• What is needed:
Determine how many lines in this listing contain the word "turquoise" and report that number by itself.

• Records for the task:
== Segment start ==

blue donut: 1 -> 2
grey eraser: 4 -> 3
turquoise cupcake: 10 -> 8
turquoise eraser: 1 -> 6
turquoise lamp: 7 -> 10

== Segment end ==
== Segment start ==

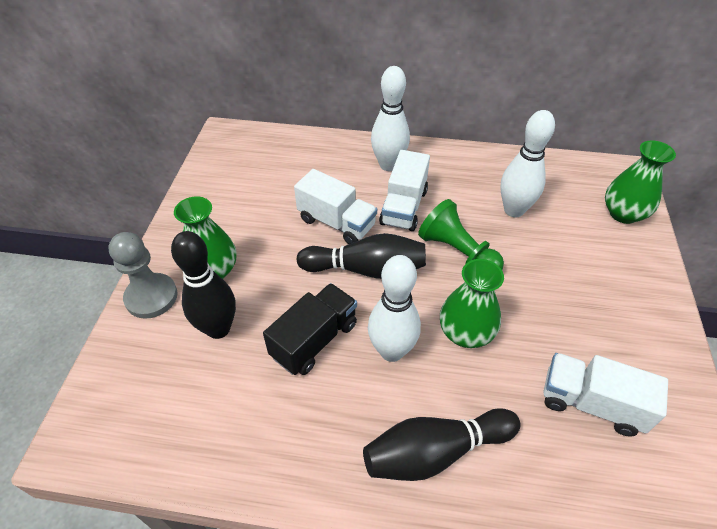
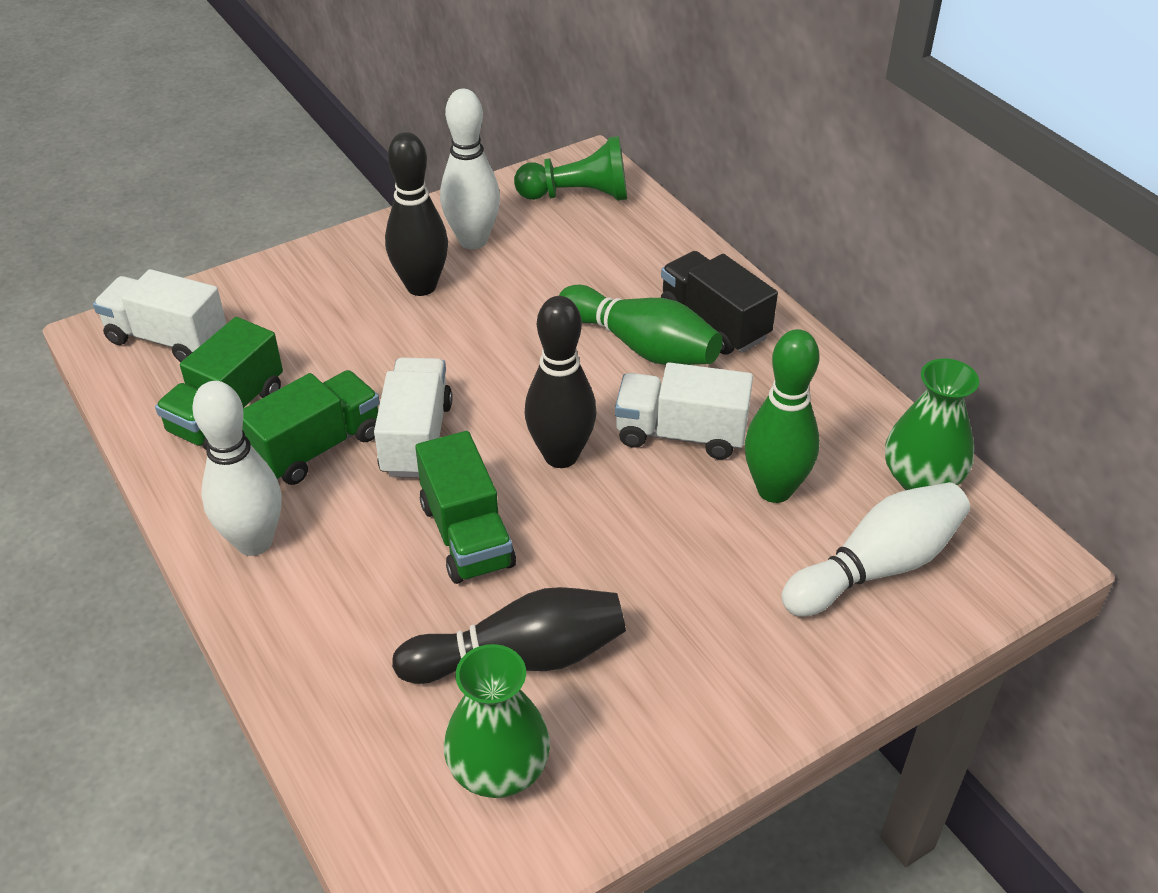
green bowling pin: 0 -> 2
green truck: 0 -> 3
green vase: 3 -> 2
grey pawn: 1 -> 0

== Segment end ==

• Completed exercise:
3